BEGIN Data records

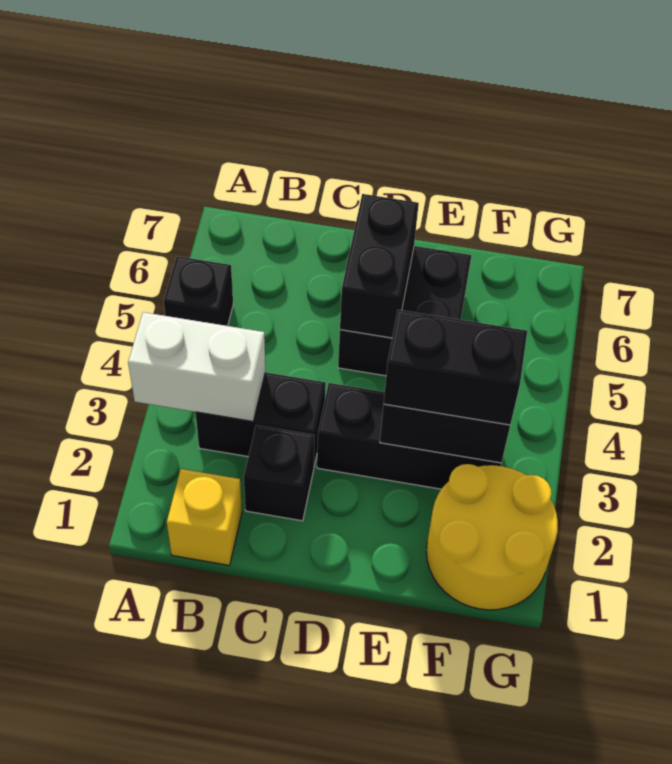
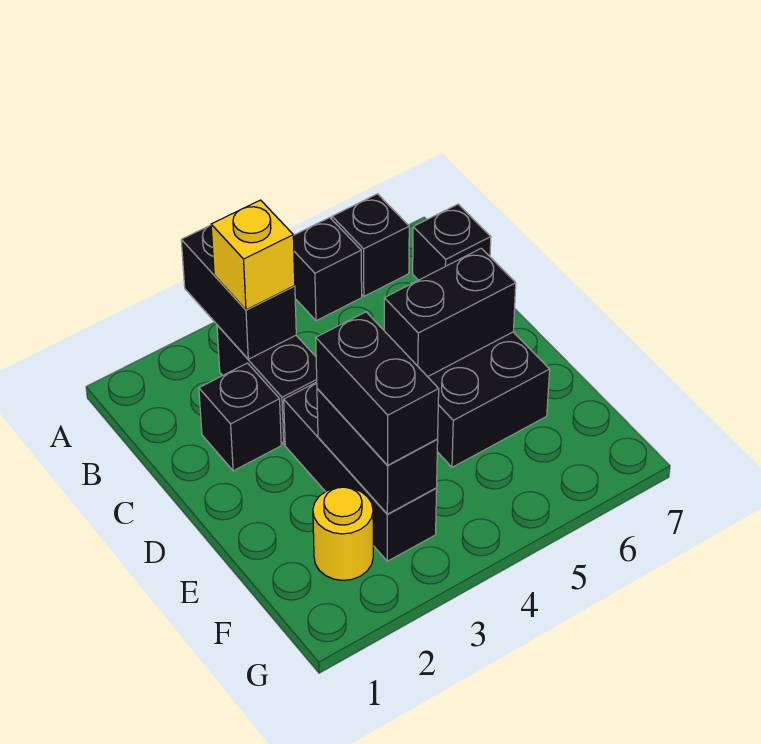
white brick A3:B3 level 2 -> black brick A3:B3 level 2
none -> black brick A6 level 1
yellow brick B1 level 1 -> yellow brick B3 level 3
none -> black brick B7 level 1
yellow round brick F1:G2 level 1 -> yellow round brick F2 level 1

END Data records
BEGIN Data records

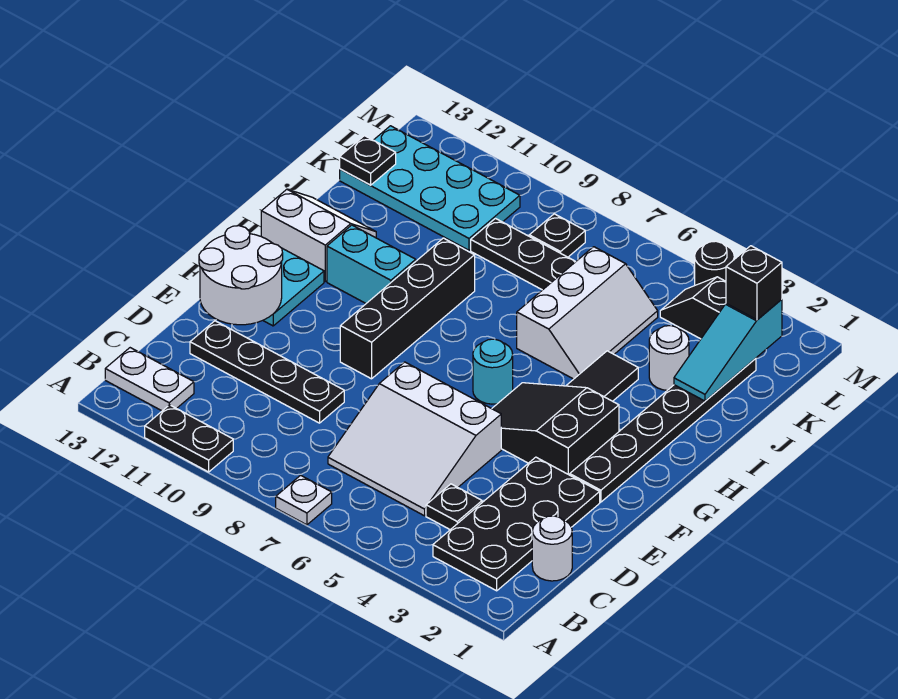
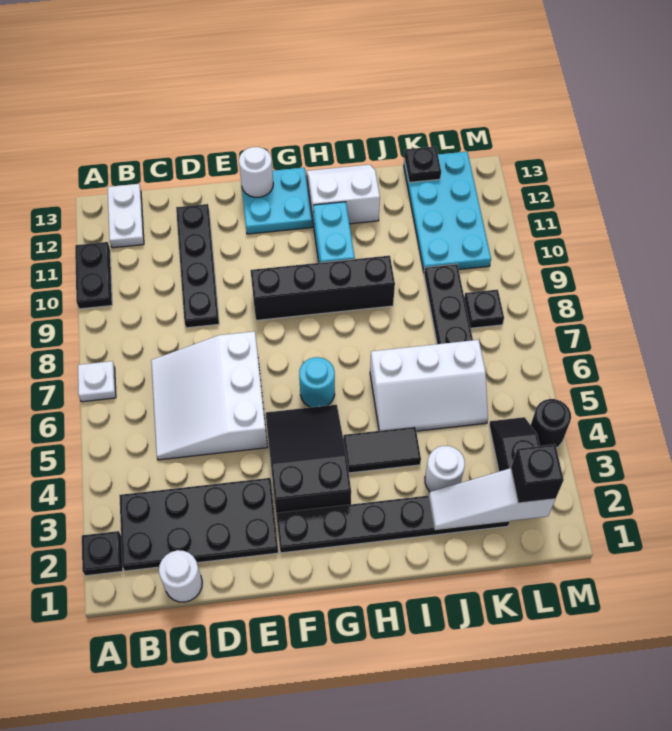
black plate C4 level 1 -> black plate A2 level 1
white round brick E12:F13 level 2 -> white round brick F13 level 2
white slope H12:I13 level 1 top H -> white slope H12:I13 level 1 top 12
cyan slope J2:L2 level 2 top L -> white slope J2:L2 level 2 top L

END Data records

Exercise prompt | Looking at the data above, write out exactly the lines that start at the one containing "none -> black brick B7 level 1" and end at the one containing "yellow round brick F1:G2"; include both and nothing beyond.

Reply to the exercise |
none -> black brick B7 level 1
yellow round brick F1:G2 level 1 -> yellow round brick F2 level 1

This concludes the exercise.